| Goal of the exercise |
Search the records for the string "VBUS", then copy each line where it appears.

| Image comparison data |
►

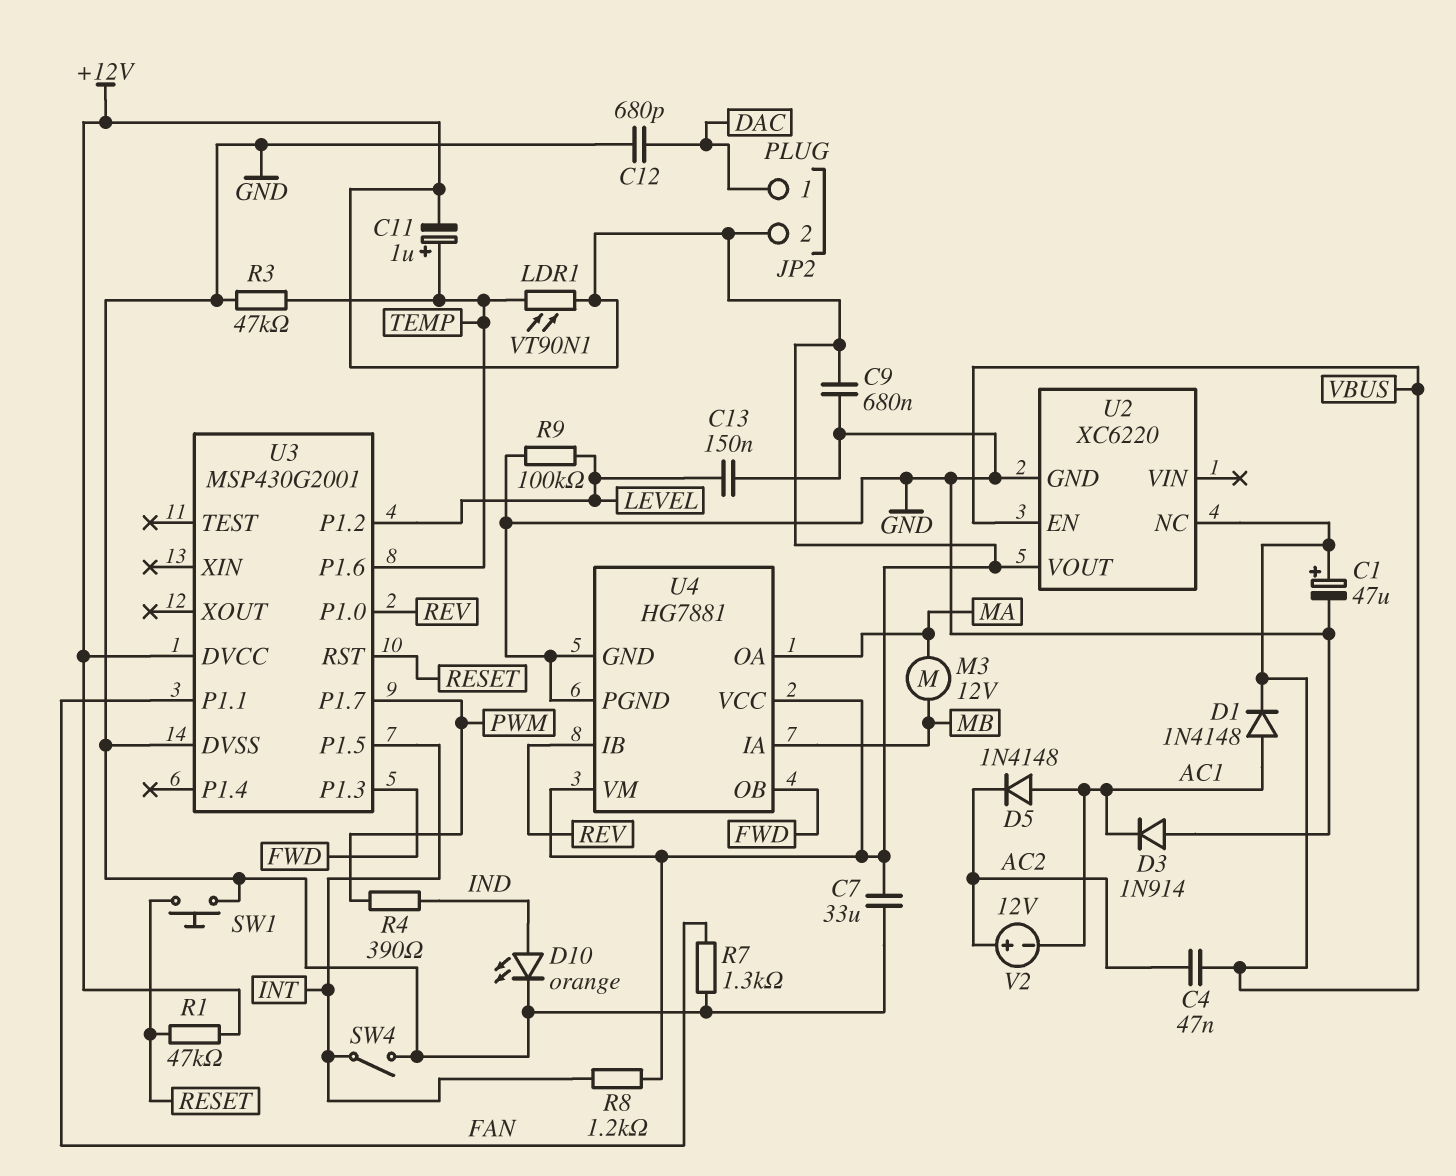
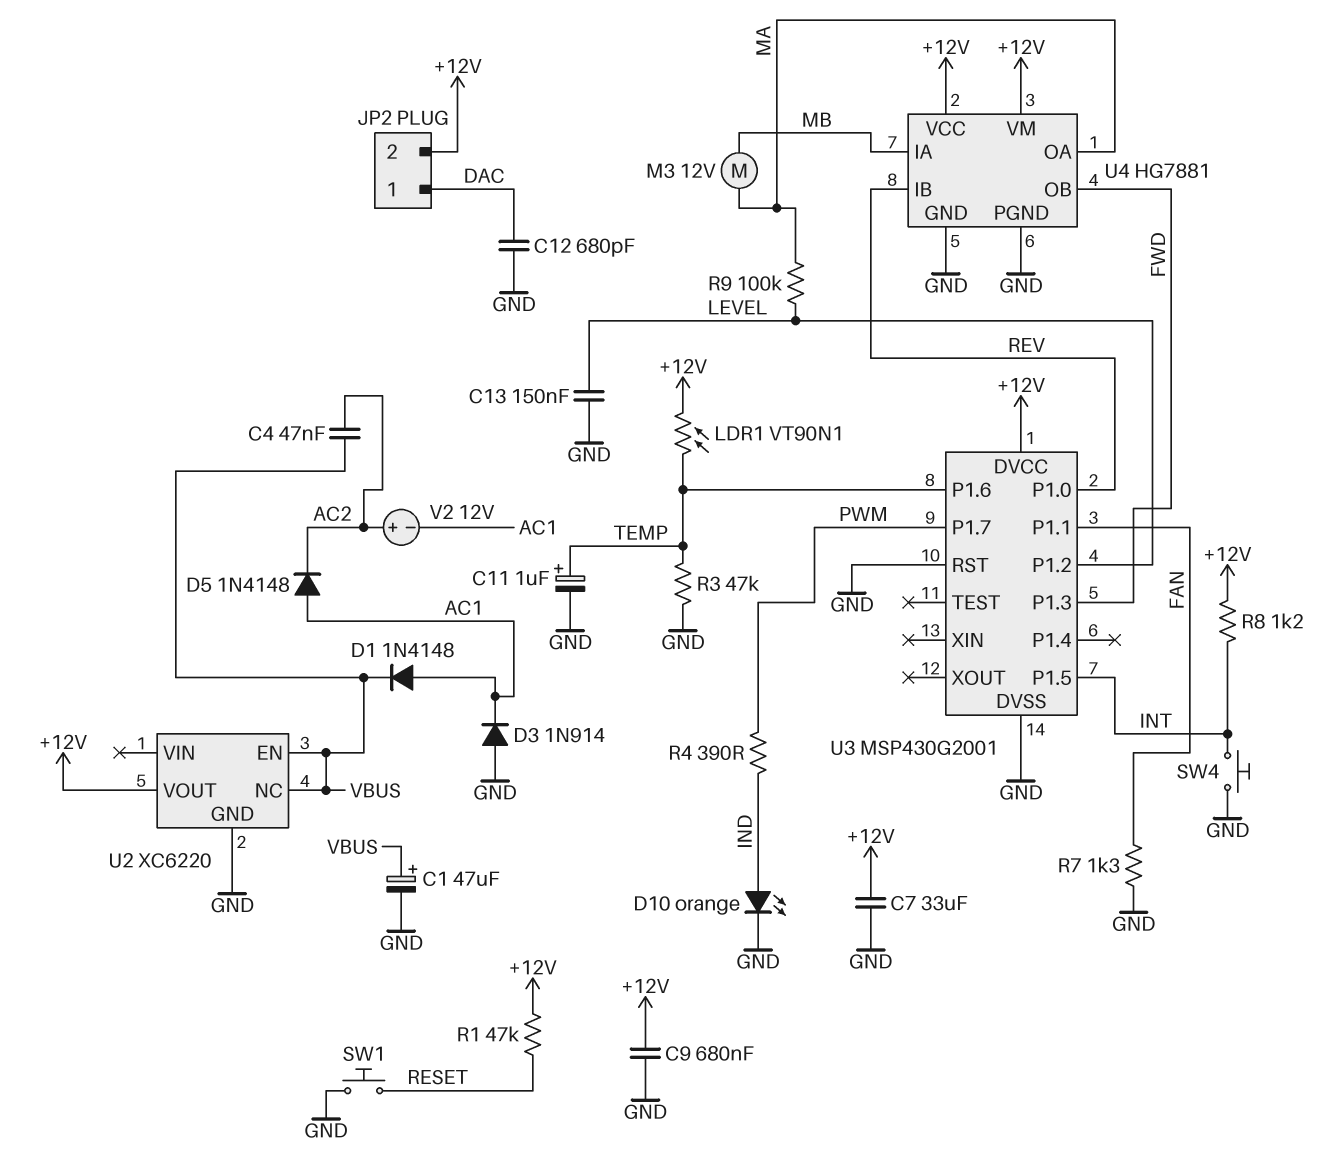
C11: 1uF (plus TEMP, minus +12V) -> 1uF (plus TEMP, minus GND)
R9: 100k (GND, LEVEL) -> 100k (LEVEL, MA)
SW4: switch (GND, INT) -> button (GND, INT)
U3 pin RST: RESET -> GND

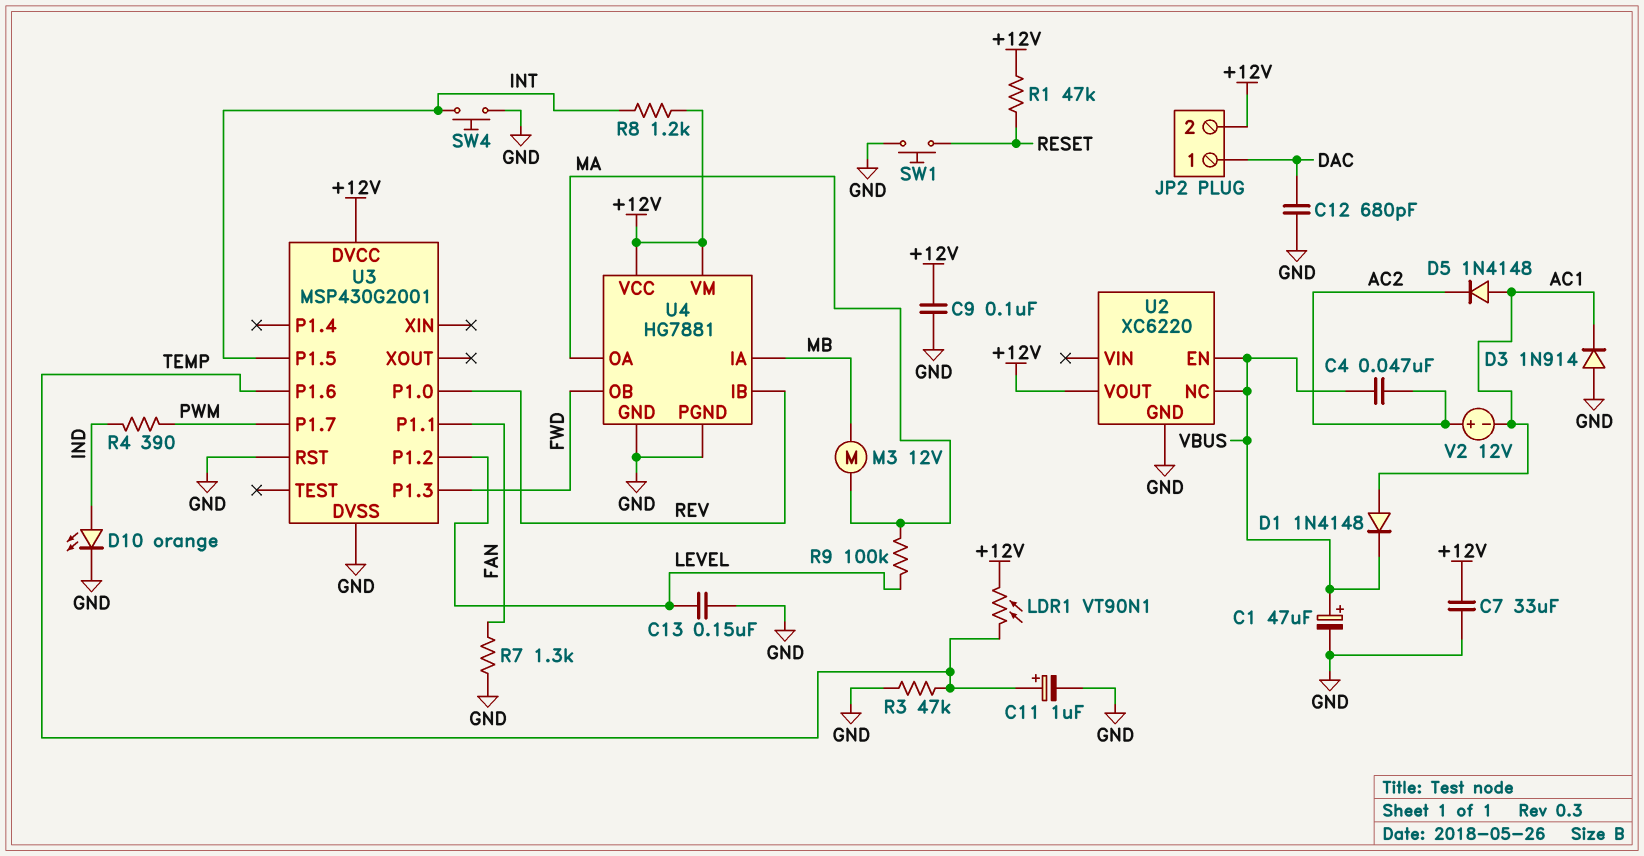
C9: 680nF (+12V, GND) -> 100nF (+12V, GND)

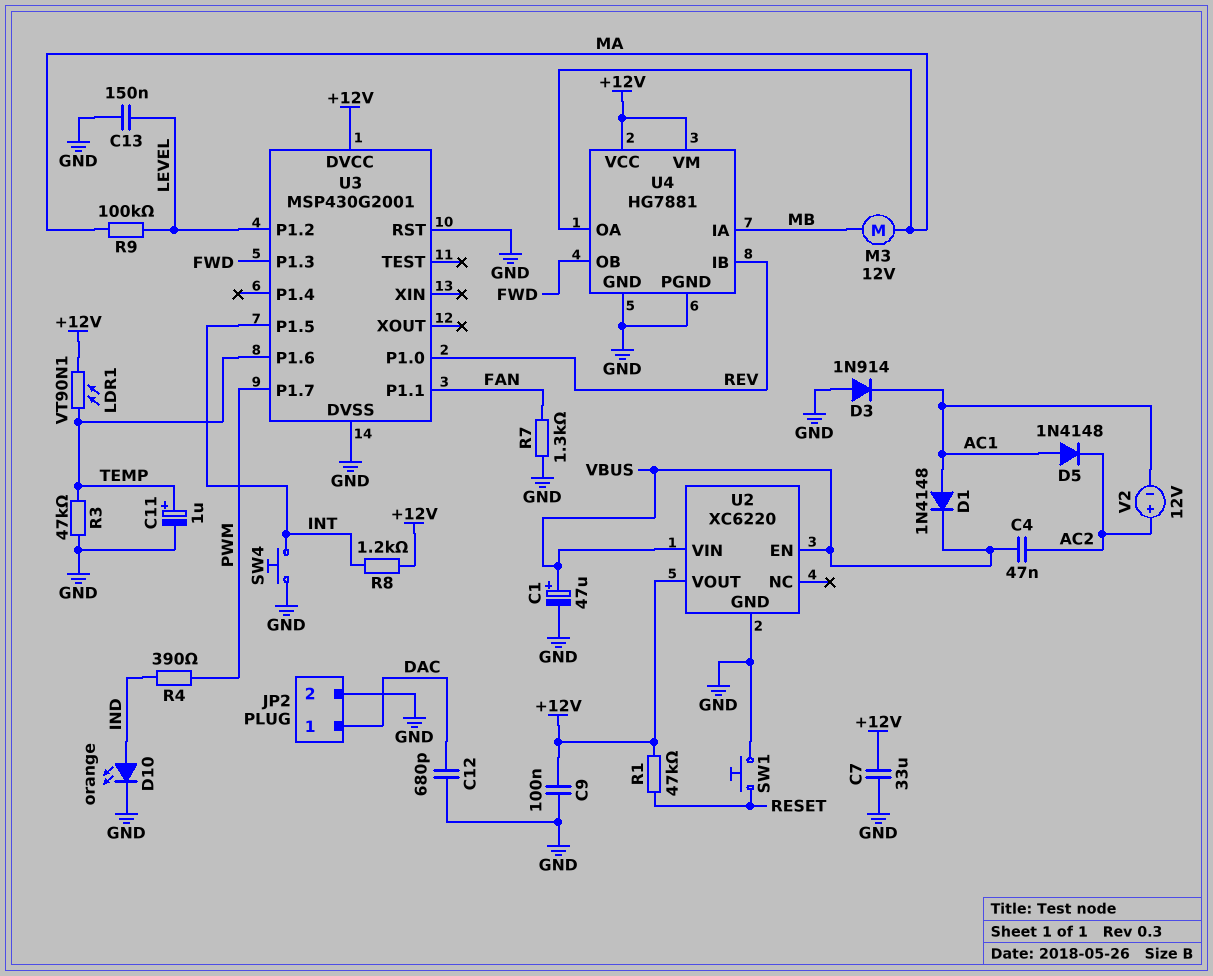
JP2 pin 2: +12V -> GND
U2 pin NC: VBUS -> none
U2 pin VIN: none -> VBUS

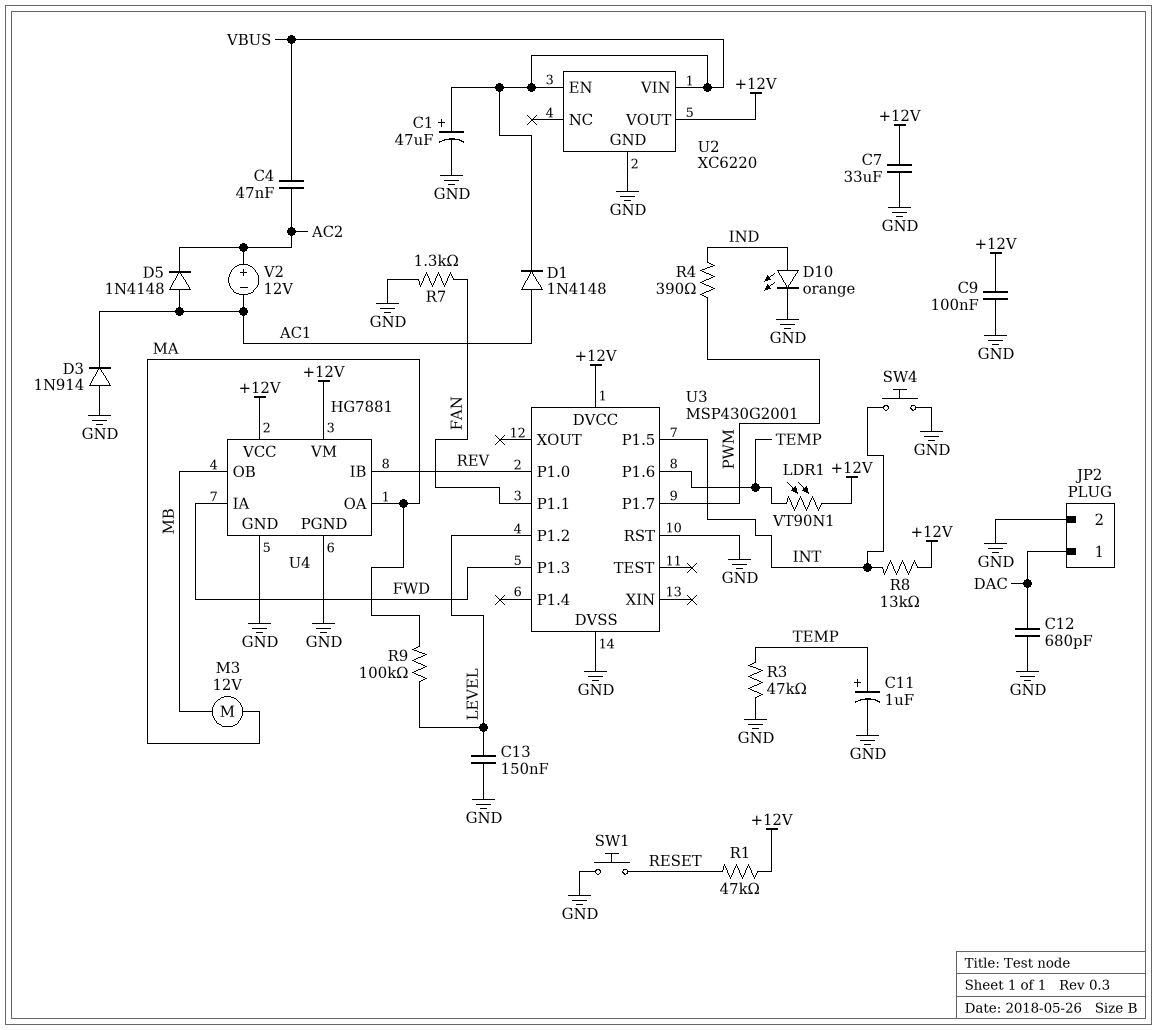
R8: 1.2k (+12V, INT) -> 13k (+12V, INT)
U4 pin IA: MB -> FWD
U4 pin OB: FWD -> MB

◄

| Reply |
U2 pin NC: VBUS -> none
U2 pin VIN: none -> VBUS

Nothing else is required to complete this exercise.